* _WHAT TO PRODUCE_: Without including any pictures, please copy every entry below exactly.

Object tracking records
+---+
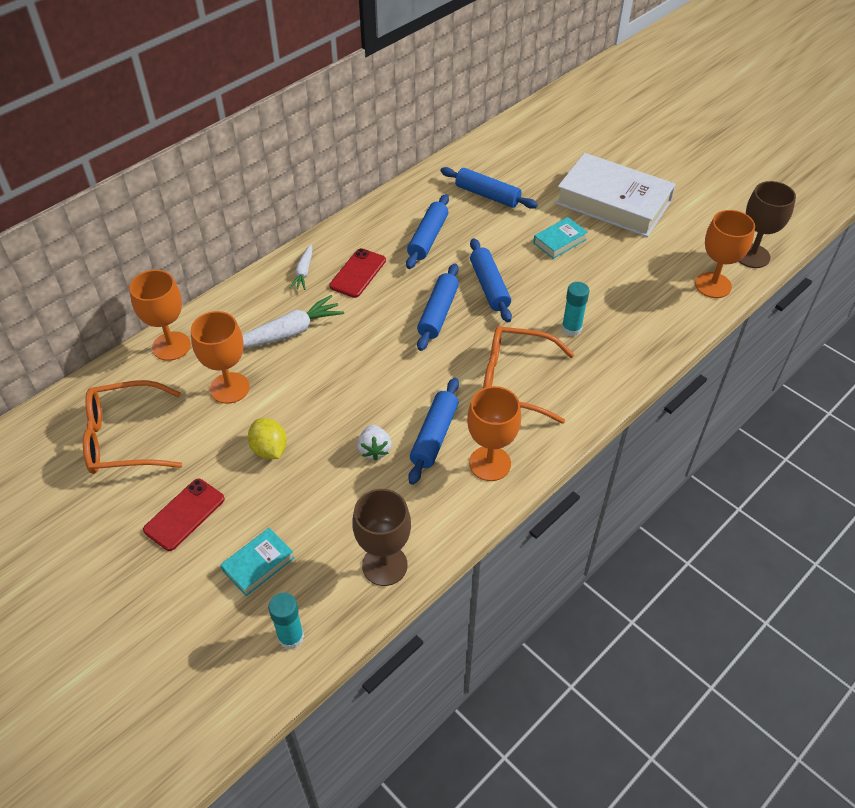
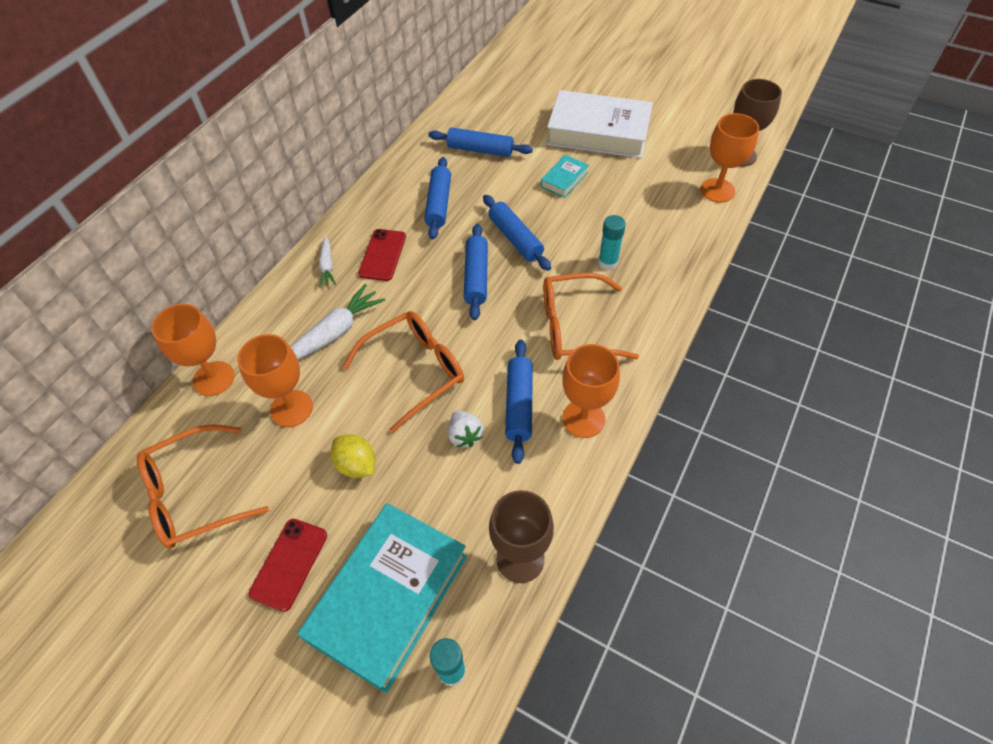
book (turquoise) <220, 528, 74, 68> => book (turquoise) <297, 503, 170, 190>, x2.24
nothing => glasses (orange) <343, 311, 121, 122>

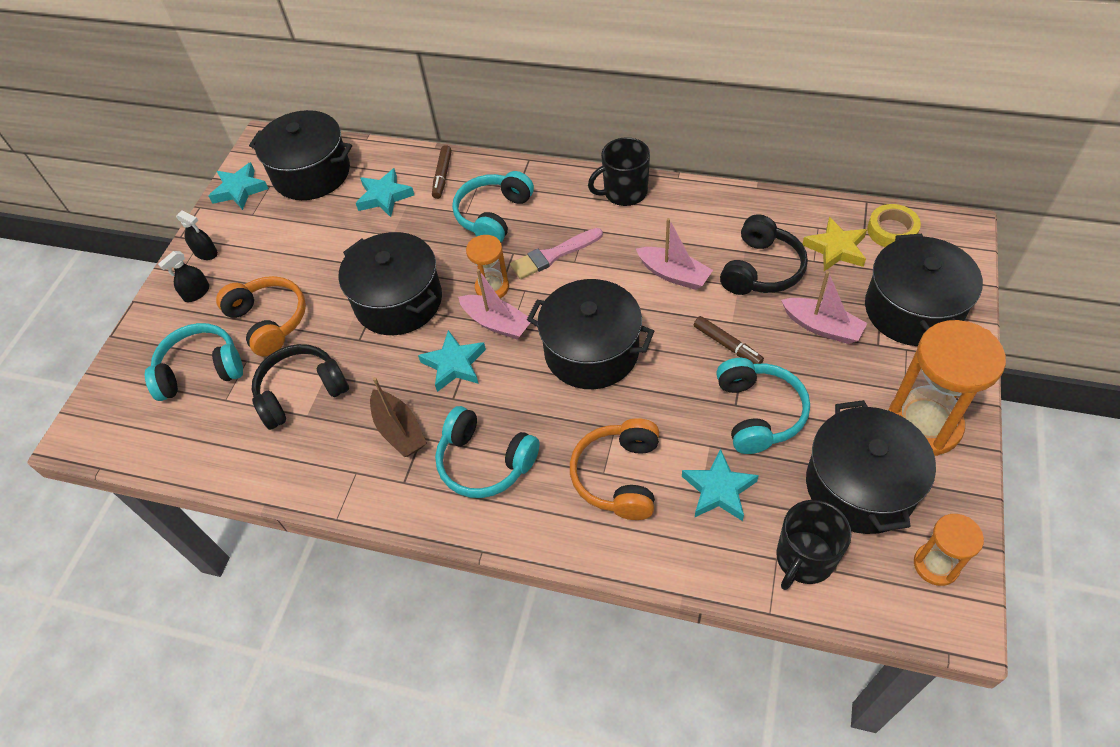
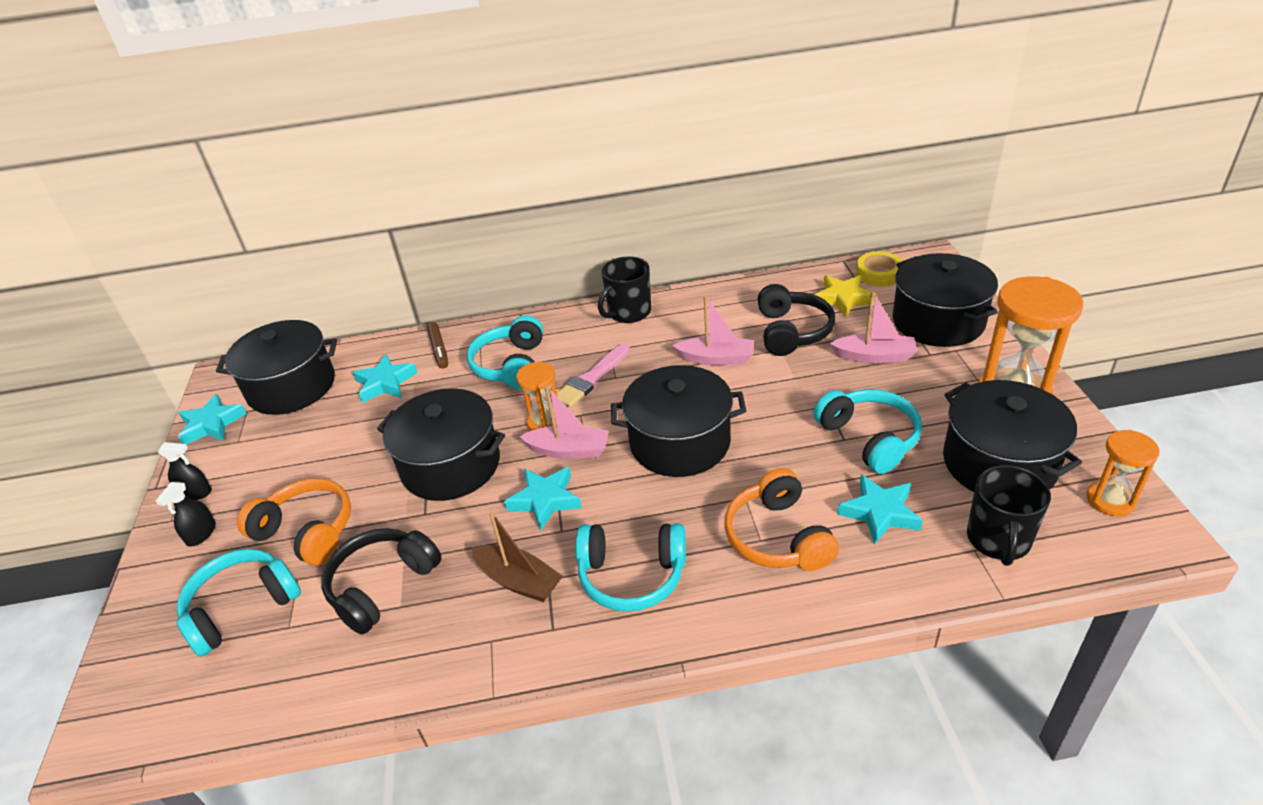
marker (brown) <694, 316, 70, 48> => nothing

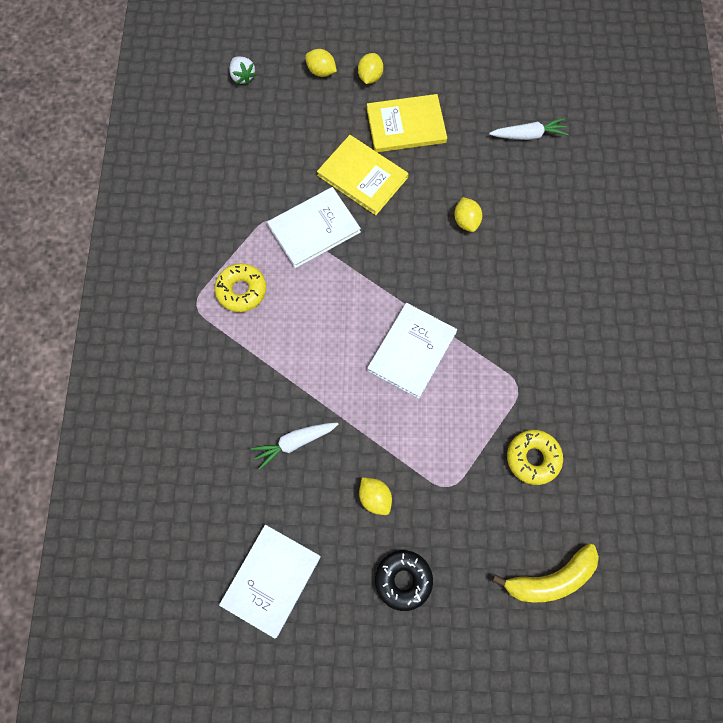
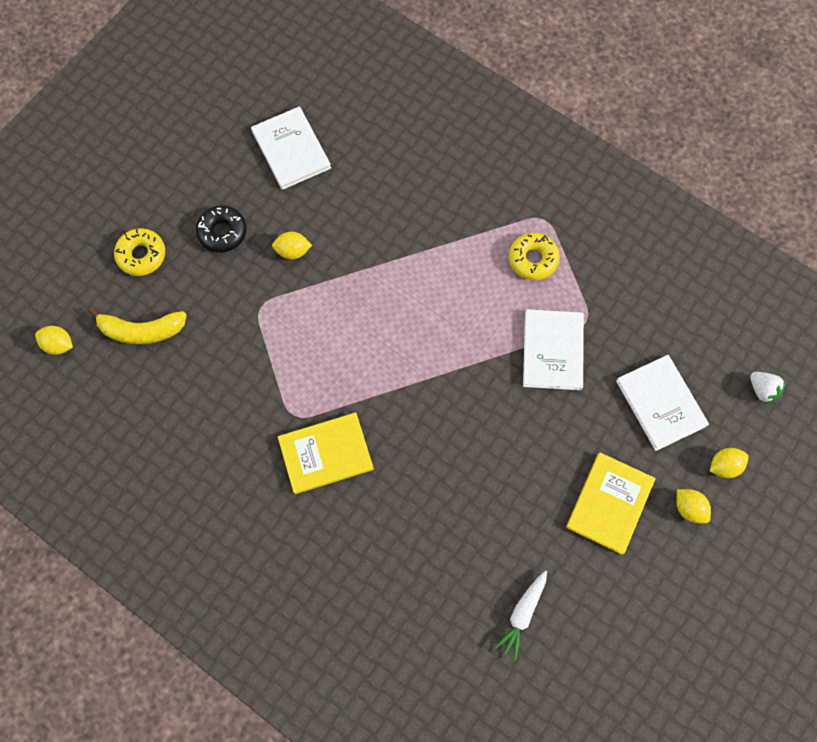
strawberry (white) <230, 57, 26, 27> => strawberry (white) <750, 372, 36, 32>, 135 degrees counterclockwise
book (yellow) <317, 135, 92, 80> => book (yellow) <278, 412, 96, 82>, shifted
lemon (yellow) <454, 197, 28, 35> => lemon (yellow) <35, 326, 38, 29>, shifted
book (white) <367, 303, 90, 96> => book (white) <616, 355, 93, 96>, shifted
carrot (white) <251, 423, 87, 46> => nothing
donut (yellow) <507, 430, 56, 55> => donut (yellow) <114, 228, 51, 48>, shifted
banana (yellow) <492, 543, 107, 59> => banana (yellow) <88, 307, 99, 37>, 105 degrees counterclockwise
+---+
* _RESULT OF THE EXERCISE_:
book (turquoise) <220, 528, 74, 68> => book (turquoise) <297, 503, 170, 190>, x2.24
nothing => glasses (orange) <343, 311, 121, 122>

marker (brown) <694, 316, 70, 48> => nothing

strawberry (white) <230, 57, 26, 27> => strawberry (white) <750, 372, 36, 32>, 135 degrees counterclockwise
book (yellow) <317, 135, 92, 80> => book (yellow) <278, 412, 96, 82>, shifted
lemon (yellow) <454, 197, 28, 35> => lemon (yellow) <35, 326, 38, 29>, shifted
book (white) <367, 303, 90, 96> => book (white) <616, 355, 93, 96>, shifted
carrot (white) <251, 423, 87, 46> => nothing
donut (yellow) <507, 430, 56, 55> => donut (yellow) <114, 228, 51, 48>, shifted
banana (yellow) <492, 543, 107, 59> => banana (yellow) <88, 307, 99, 37>, 105 degrees counterclockwise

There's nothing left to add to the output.